§ **Exercise details**
The response must be made up of the lines in the entries below that contain "pink".

Items from a dataset:
"""

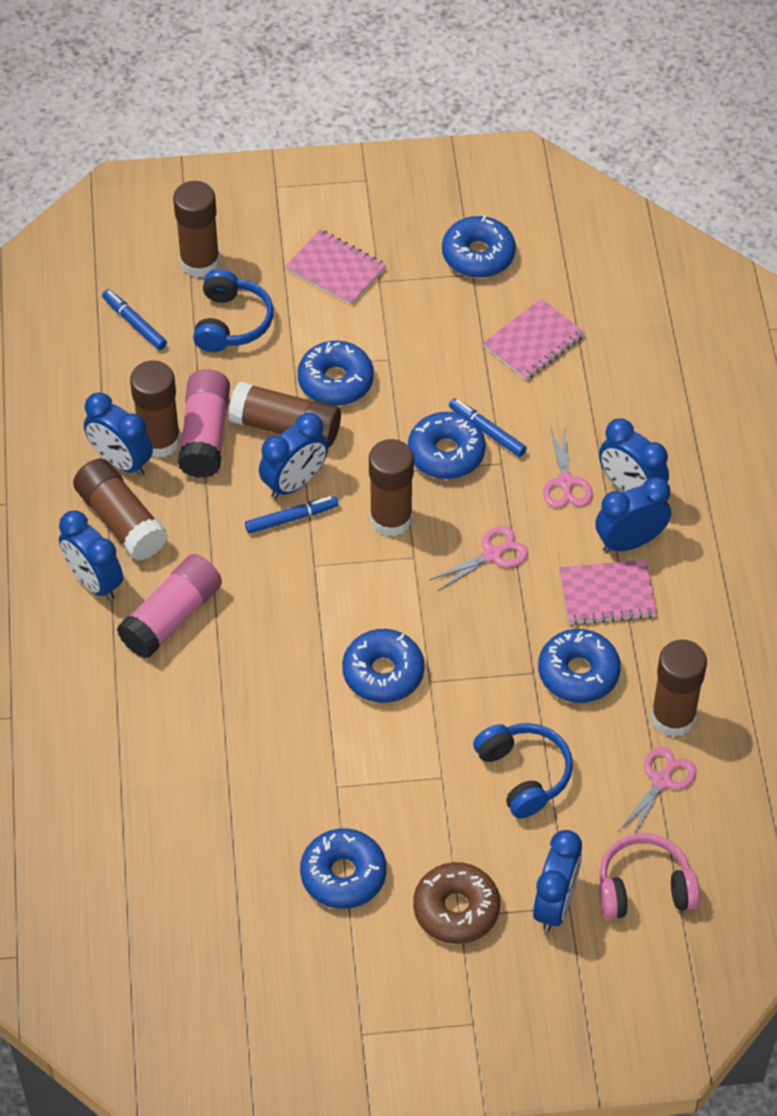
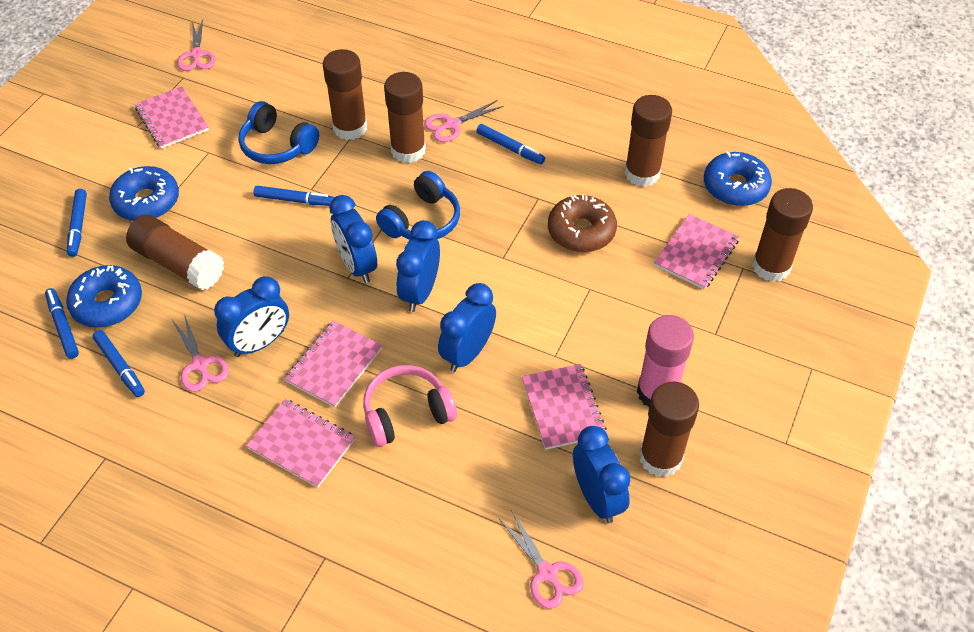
blue clock: 6 -> 5
blue donut: 6 -> 3
blue marker: 3 -> 5
pink glue stick: 2 -> 1
pink notebook: 3 -> 5
pink scissors: 3 -> 4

"""

§ **Problem solution**
pink glue stick: 2 -> 1
pink notebook: 3 -> 5
pink scissors: 3 -> 4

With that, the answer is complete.